» INPUT RECORDS:
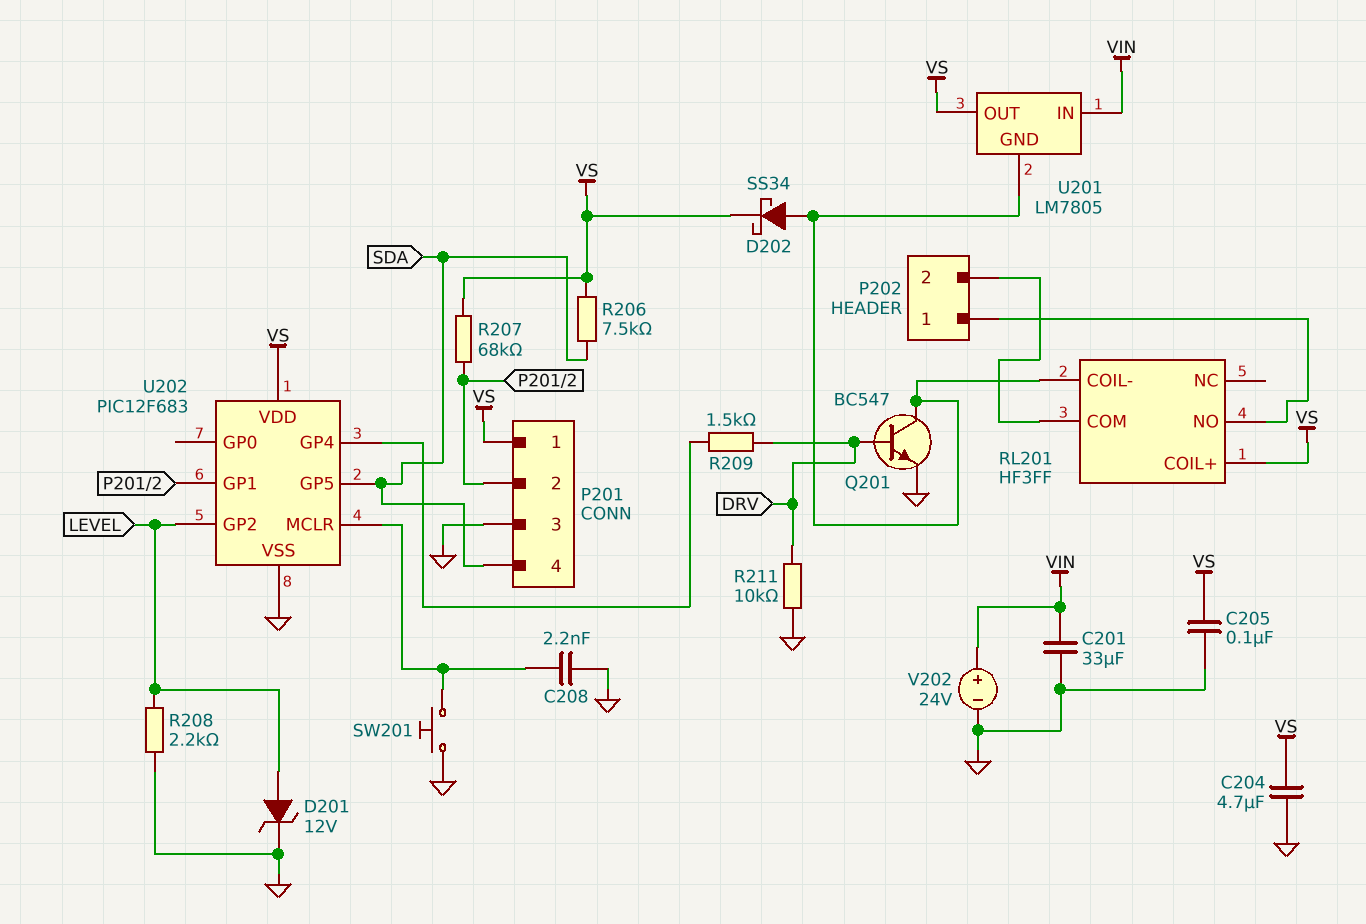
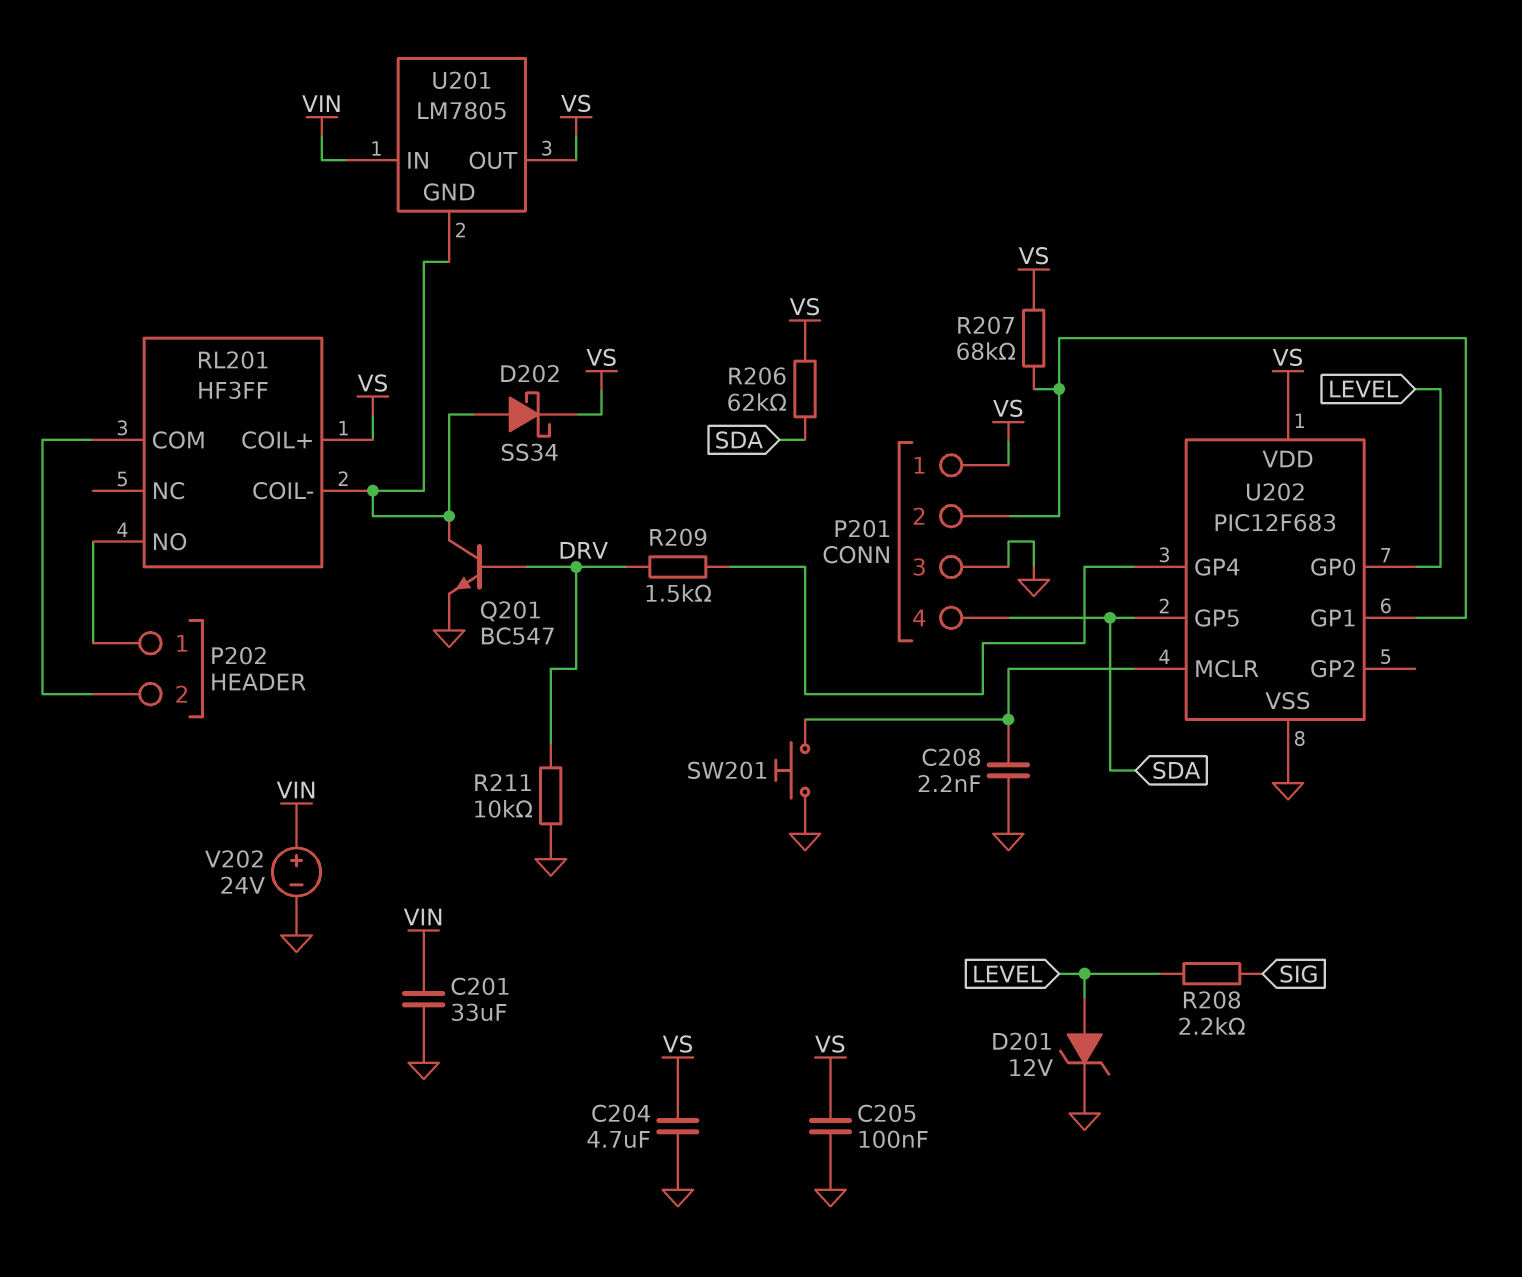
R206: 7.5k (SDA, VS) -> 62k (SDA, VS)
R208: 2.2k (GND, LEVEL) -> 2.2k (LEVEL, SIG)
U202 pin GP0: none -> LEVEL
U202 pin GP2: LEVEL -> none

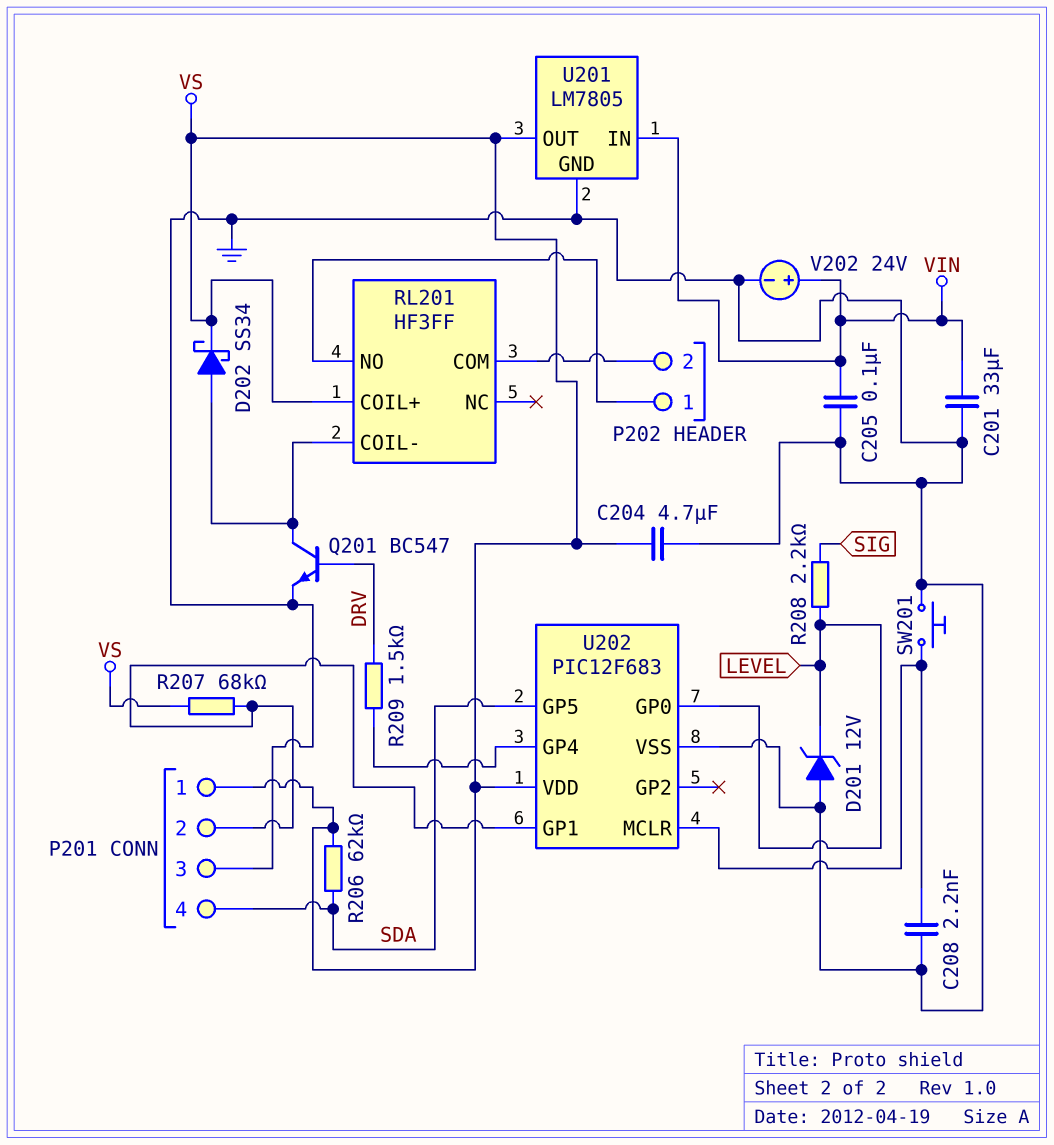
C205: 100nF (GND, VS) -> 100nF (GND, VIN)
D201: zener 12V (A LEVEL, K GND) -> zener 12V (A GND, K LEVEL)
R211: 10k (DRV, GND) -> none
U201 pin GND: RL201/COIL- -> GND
* * *
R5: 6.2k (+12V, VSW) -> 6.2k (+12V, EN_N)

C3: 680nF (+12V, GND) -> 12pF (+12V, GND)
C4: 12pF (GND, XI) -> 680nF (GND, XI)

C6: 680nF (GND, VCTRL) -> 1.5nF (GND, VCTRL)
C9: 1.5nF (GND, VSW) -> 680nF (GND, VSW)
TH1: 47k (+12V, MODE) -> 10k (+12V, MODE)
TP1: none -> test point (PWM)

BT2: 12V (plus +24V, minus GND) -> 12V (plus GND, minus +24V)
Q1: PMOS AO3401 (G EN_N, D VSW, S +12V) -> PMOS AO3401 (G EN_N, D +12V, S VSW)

» WORK REQUEST: Look above for the line with "R206: 7.5k (SDA, VS) -> 62k (SDA, VS)" and the line with "U201 pin GND: RL201/COIL- -> GND", then restate exactly those two lines and all lines between them, with no pictures.

» RESULT FOR THIS EXERCISE:
R206: 7.5k (SDA, VS) -> 62k (SDA, VS)
R208: 2.2k (GND, LEVEL) -> 2.2k (LEVEL, SIG)
U202 pin GP0: none -> LEVEL
U202 pin GP2: LEVEL -> none

C205: 100nF (GND, VS) -> 100nF (GND, VIN)
D201: zener 12V (A LEVEL, K GND) -> zener 12V (A GND, K LEVEL)
R211: 10k (DRV, GND) -> none
U201 pin GND: RL201/COIL- -> GND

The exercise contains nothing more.